Aim of the exercise
Set every record down verbatim and omit the pictures.

Dataset entries
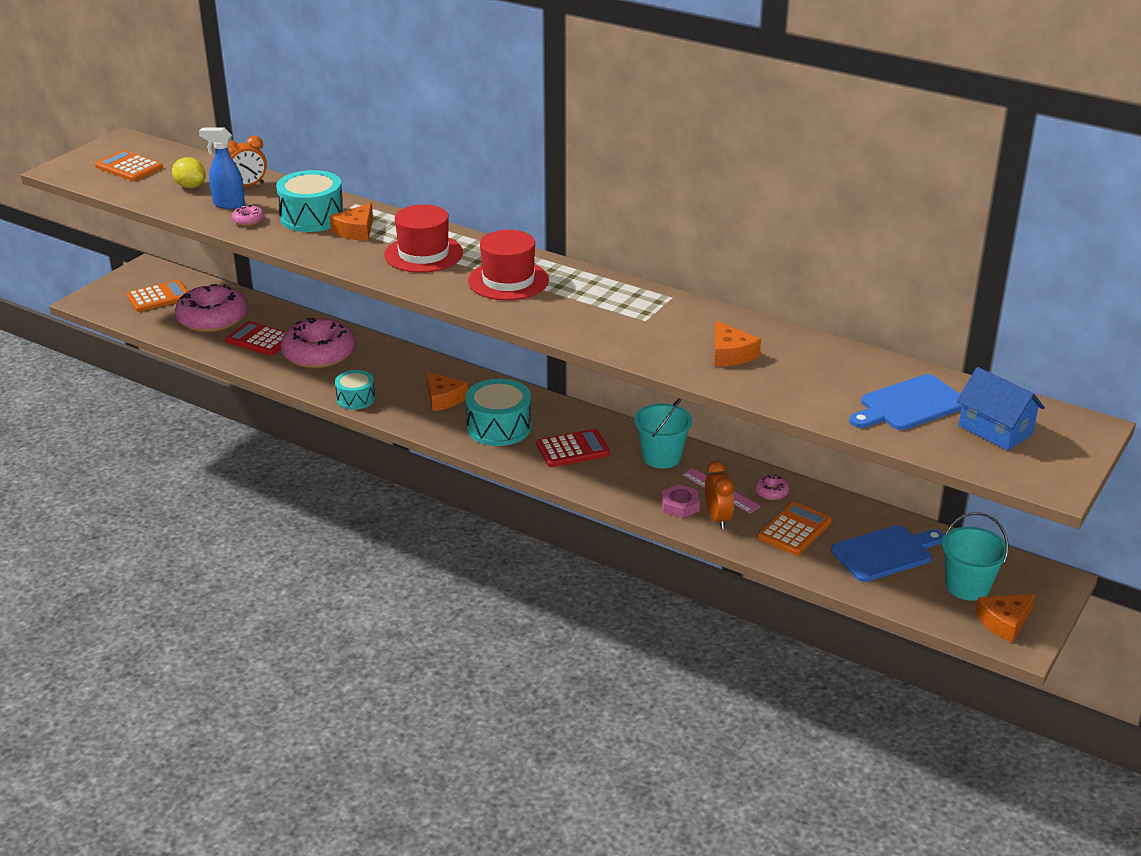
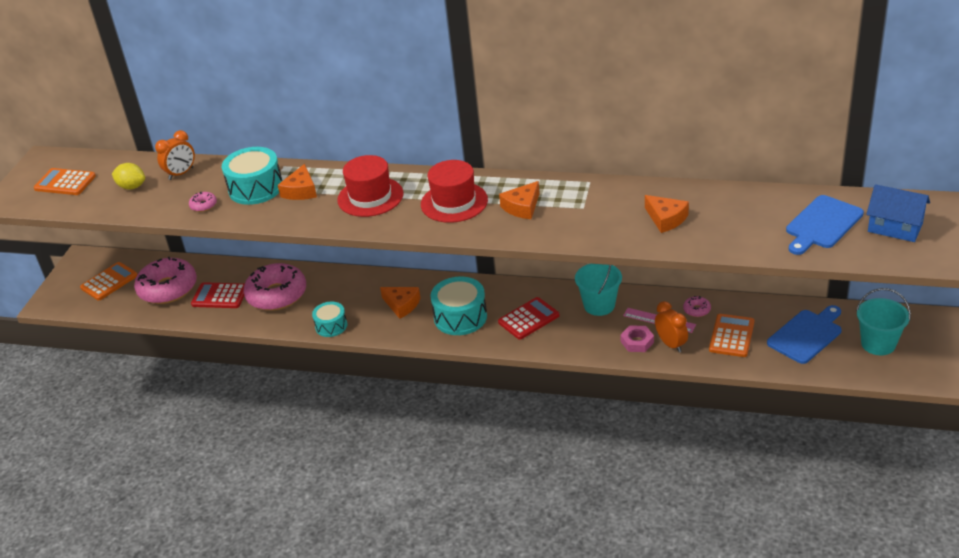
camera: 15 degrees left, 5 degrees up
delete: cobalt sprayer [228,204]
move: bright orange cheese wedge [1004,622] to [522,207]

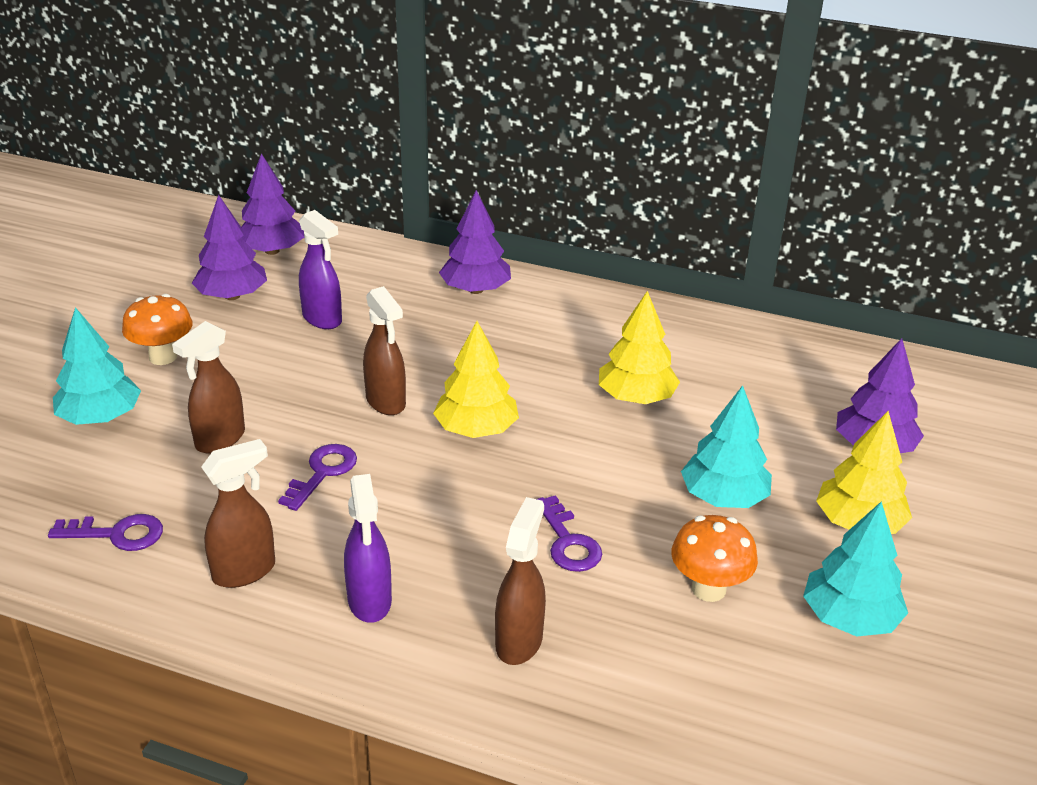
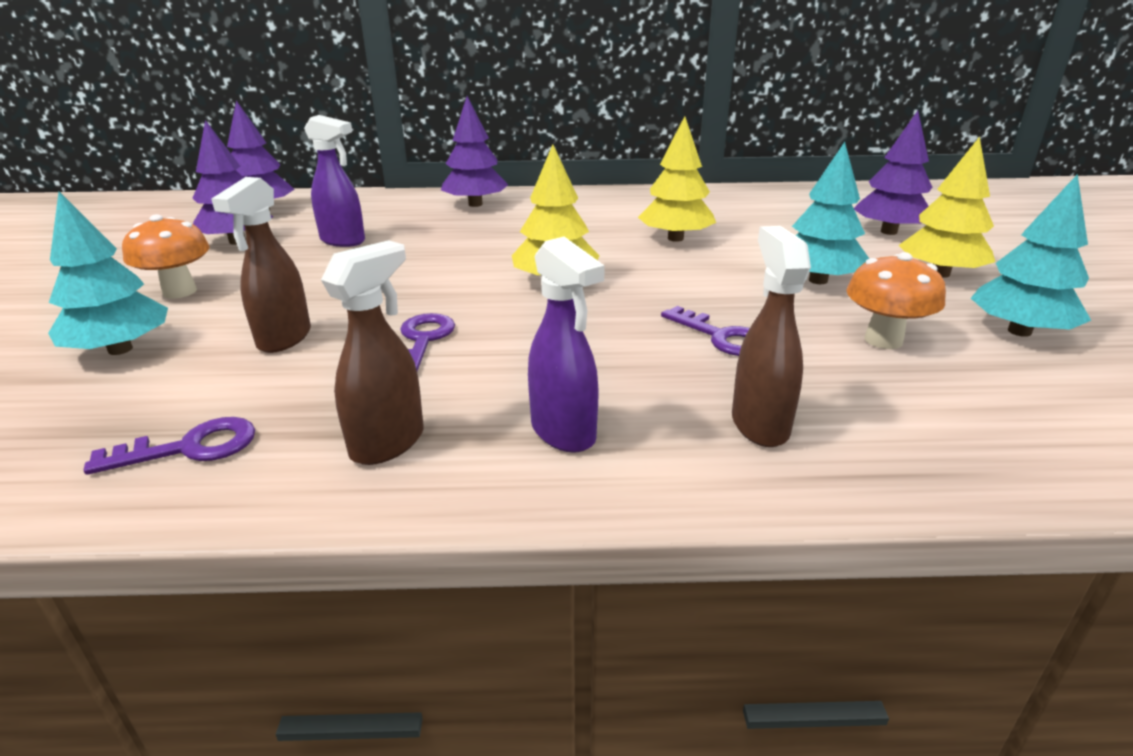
camera: 20 degrees left, 5 degrees down
delete: russet sprayer [386,402]

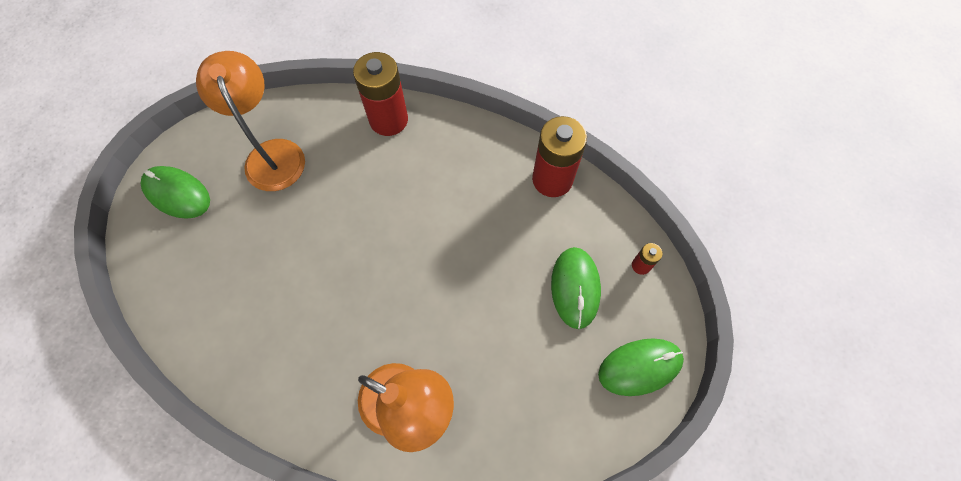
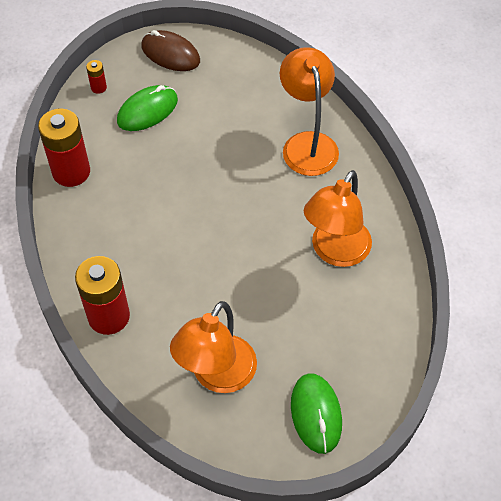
camera: 130 degrees left, 10 degrees down
insert: bright orange desk lamp [335,252]
recolor: emerald computer mouse [640,367] to russet computer mouse [170,54]

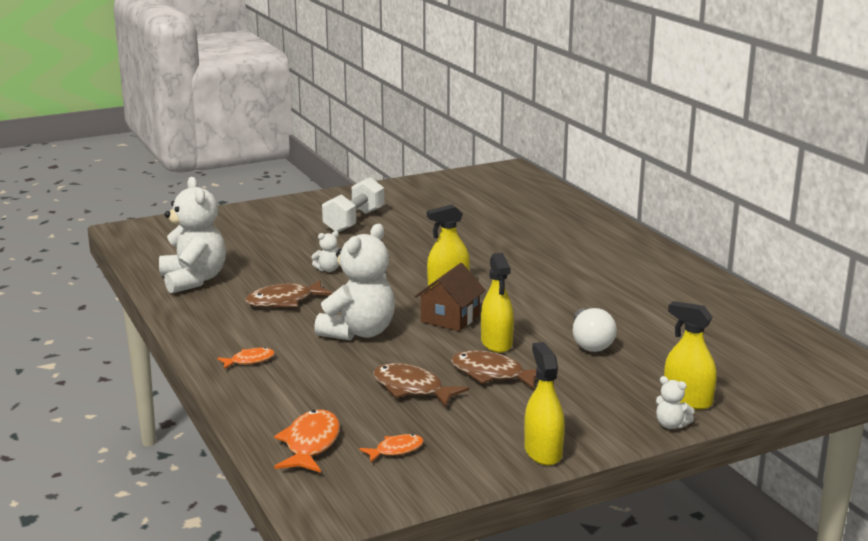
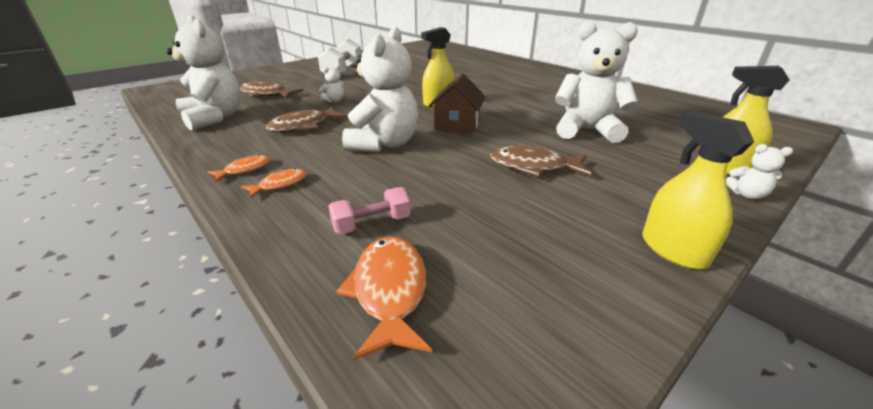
camera: 15 degrees left, 10 degrees up
delete: golden sprayer [496,343]
insert: rosy free weight [371,224]
move: bright orange fish [396,450] to [244,170]; russet fish [412,389] to [266,95]
replace: snow-white bulb [590,343] to snow-white teddy bear [586,130]

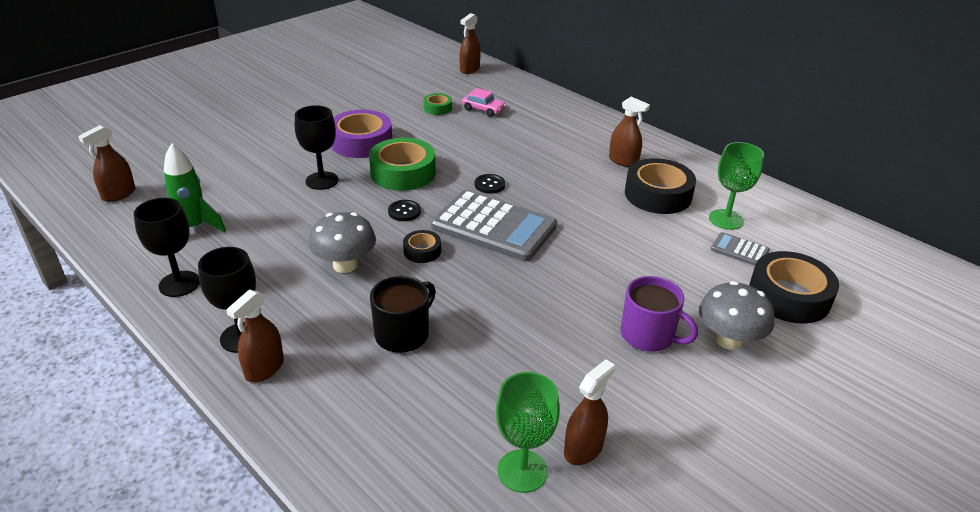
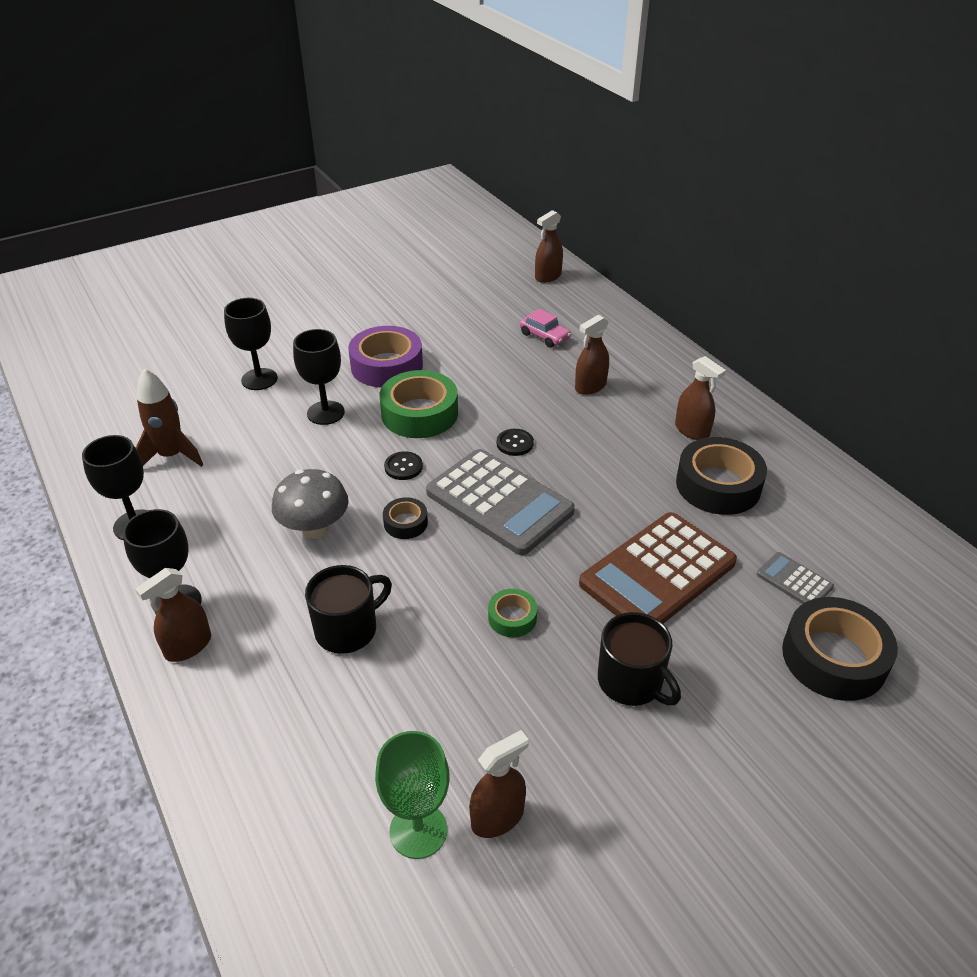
camera: 15 degrees right, 5 degrees up
delete: grey mushroom [728,340]; emerald goblet [726,219]
insert: ebony goblet [259,379]; russet adding machine [657,573]
move: russet sprayer [119,194] to [590,386]; emerald sticky tape [437,108] to [512,618]
recolor: emerald spaceship [194,227] to russet spaceship [172,456]; violet coffee mug [648,335] to ebony coffee mug [631,682]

Result for this task
camera: 15 degrees left, 5 degrees up
delete: cobalt sprayer [228,204]
move: bright orange cheese wedge [1004,622] to [522,207]

camera: 20 degrees left, 5 degrees down
delete: russet sprayer [386,402]

camera: 130 degrees left, 10 degrees down
insert: bright orange desk lamp [335,252]
recolor: emerald computer mouse [640,367] to russet computer mouse [170,54]

camera: 15 degrees left, 10 degrees up
delete: golden sprayer [496,343]
insert: rosy free weight [371,224]
move: bright orange fish [396,450] to [244,170]; russet fish [412,389] to [266,95]
replace: snow-white bulb [590,343] to snow-white teddy bear [586,130]

camera: 15 degrees right, 5 degrees up
delete: grey mushroom [728,340]; emerald goblet [726,219]
insert: ebony goblet [259,379]; russet adding machine [657,573]
move: russet sprayer [119,194] to [590,386]; emerald sticky tape [437,108] to [512,618]
recolor: emerald spaceship [194,227] to russet spaceship [172,456]; violet coffee mug [648,335] to ebony coffee mug [631,682]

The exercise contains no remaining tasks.